Problem -> Set down, please, exactly the lines below that run from the line with "HALL1 pin OUT: D5 -> D6" to the line with "RADIO2 pin MISO: D10 -> D8", both lines included.

.....

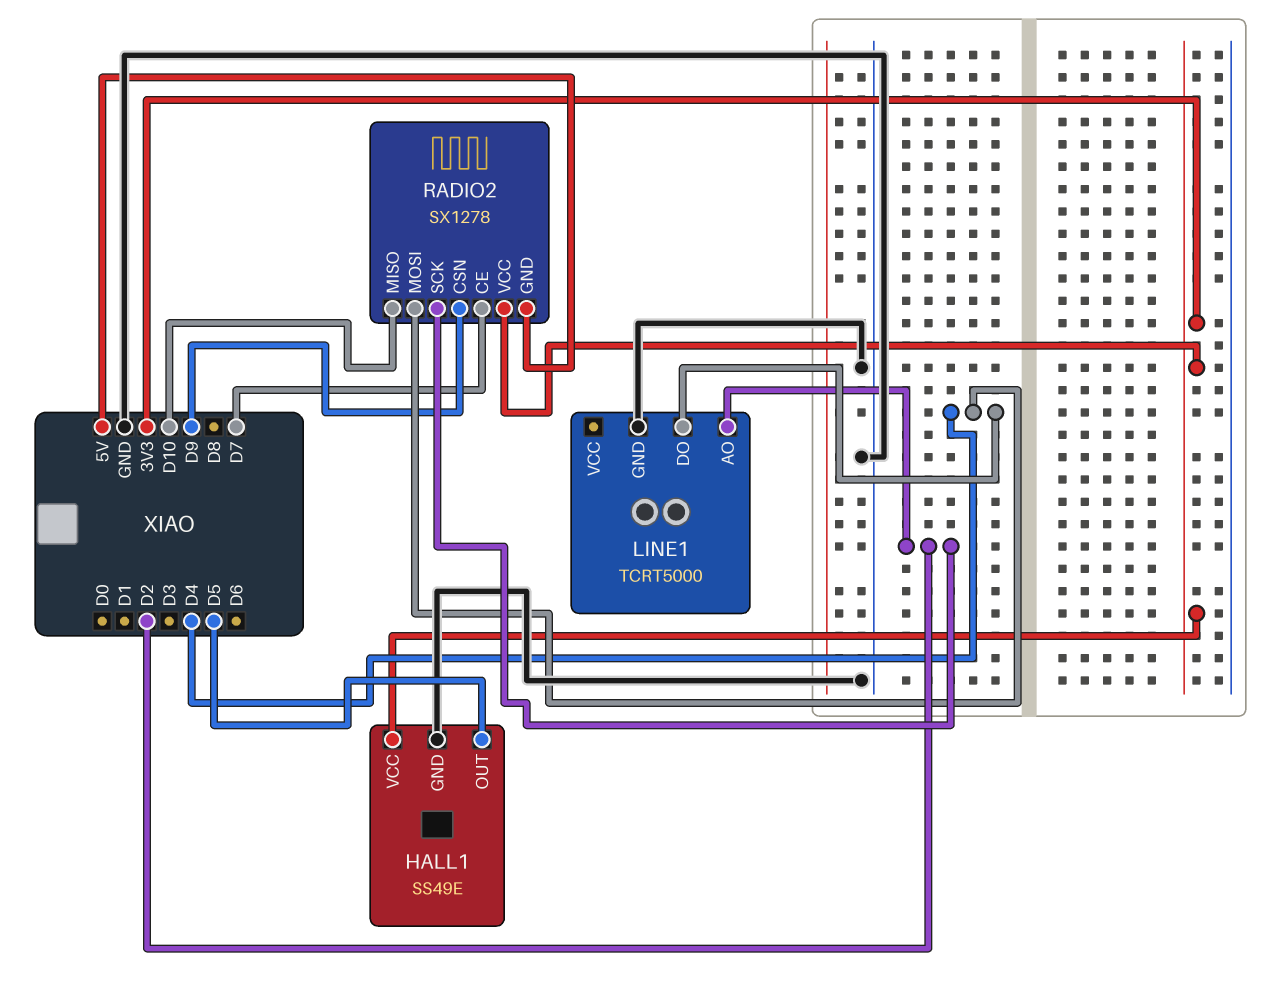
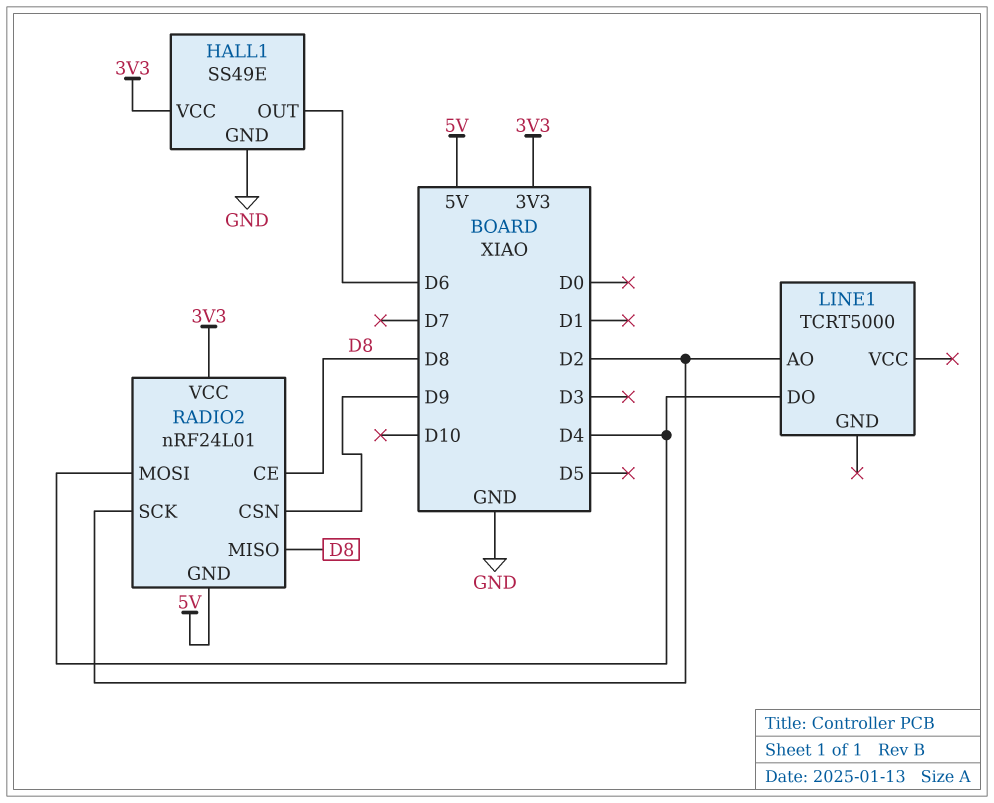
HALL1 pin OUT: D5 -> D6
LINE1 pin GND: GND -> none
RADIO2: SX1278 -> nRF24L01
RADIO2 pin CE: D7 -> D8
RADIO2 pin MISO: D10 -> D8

.....

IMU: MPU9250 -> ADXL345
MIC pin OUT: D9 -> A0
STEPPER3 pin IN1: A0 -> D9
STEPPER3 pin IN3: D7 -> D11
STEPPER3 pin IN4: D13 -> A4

.....

Answer for this exercise ->
HALL1 pin OUT: D5 -> D6
LINE1 pin GND: GND -> none
RADIO2: SX1278 -> nRF24L01
RADIO2 pin CE: D7 -> D8
RADIO2 pin MISO: D10 -> D8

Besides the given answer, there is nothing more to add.